# What the task requires
Give back, character for character, the line that includes "R3: 330 (VEXT, VREF) -> none" and all lines beneath it in the data.

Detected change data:
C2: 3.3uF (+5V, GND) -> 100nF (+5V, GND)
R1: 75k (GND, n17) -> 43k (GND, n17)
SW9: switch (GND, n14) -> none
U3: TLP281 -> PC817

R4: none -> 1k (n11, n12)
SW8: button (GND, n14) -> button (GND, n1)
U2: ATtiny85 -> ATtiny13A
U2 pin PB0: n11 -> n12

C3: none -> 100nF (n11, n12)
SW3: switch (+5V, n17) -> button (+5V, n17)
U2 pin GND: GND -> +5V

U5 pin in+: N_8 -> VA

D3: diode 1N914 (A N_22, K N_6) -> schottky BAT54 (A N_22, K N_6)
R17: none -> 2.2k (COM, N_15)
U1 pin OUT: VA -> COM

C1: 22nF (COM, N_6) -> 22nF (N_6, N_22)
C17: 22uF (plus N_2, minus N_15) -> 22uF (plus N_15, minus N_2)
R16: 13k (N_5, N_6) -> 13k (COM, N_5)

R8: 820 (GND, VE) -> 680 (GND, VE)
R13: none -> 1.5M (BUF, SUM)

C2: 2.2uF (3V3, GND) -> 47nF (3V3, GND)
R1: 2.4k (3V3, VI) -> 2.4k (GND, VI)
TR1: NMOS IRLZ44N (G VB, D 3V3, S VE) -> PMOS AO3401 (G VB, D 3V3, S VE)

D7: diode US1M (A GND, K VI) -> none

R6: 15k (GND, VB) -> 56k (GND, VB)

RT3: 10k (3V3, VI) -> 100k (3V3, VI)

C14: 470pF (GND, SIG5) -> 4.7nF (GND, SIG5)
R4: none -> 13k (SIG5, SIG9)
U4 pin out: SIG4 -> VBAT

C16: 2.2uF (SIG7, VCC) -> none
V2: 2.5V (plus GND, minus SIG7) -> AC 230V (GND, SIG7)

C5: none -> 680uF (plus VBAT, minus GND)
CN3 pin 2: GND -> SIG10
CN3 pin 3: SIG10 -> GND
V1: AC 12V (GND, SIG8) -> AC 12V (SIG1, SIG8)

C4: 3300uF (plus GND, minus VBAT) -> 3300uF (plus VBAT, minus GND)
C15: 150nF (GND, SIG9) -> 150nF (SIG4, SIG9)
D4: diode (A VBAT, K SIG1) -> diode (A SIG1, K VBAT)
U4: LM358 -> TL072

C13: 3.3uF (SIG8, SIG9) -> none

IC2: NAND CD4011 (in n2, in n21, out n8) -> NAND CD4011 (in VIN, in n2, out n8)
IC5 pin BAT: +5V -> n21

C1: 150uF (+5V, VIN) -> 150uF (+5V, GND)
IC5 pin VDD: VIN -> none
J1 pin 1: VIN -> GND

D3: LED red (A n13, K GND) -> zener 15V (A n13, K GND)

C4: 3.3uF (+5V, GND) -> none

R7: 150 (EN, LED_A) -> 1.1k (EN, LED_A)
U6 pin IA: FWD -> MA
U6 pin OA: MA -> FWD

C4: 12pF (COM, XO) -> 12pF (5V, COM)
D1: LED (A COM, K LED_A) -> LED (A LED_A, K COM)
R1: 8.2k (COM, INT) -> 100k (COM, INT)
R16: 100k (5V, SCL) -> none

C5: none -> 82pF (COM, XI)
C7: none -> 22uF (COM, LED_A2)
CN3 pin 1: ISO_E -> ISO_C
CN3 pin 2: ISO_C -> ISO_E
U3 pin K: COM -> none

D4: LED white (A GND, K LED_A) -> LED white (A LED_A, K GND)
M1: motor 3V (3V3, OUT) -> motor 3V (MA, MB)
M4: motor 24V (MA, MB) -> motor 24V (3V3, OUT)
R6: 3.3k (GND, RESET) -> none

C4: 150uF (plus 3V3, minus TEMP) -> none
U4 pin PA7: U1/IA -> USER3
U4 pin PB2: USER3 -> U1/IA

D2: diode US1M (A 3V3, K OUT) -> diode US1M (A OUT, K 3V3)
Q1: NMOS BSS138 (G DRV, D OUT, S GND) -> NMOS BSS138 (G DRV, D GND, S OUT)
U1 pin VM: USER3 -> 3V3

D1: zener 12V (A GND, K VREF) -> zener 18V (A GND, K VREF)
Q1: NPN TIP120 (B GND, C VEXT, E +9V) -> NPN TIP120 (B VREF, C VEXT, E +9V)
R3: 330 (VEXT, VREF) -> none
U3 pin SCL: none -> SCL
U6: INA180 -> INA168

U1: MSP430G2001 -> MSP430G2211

# Your solution
R3: 330 (VEXT, VREF) -> none
U3 pin SCL: none -> SCL
U6: INA180 -> INA168

U1: MSP430G2001 -> MSP430G2211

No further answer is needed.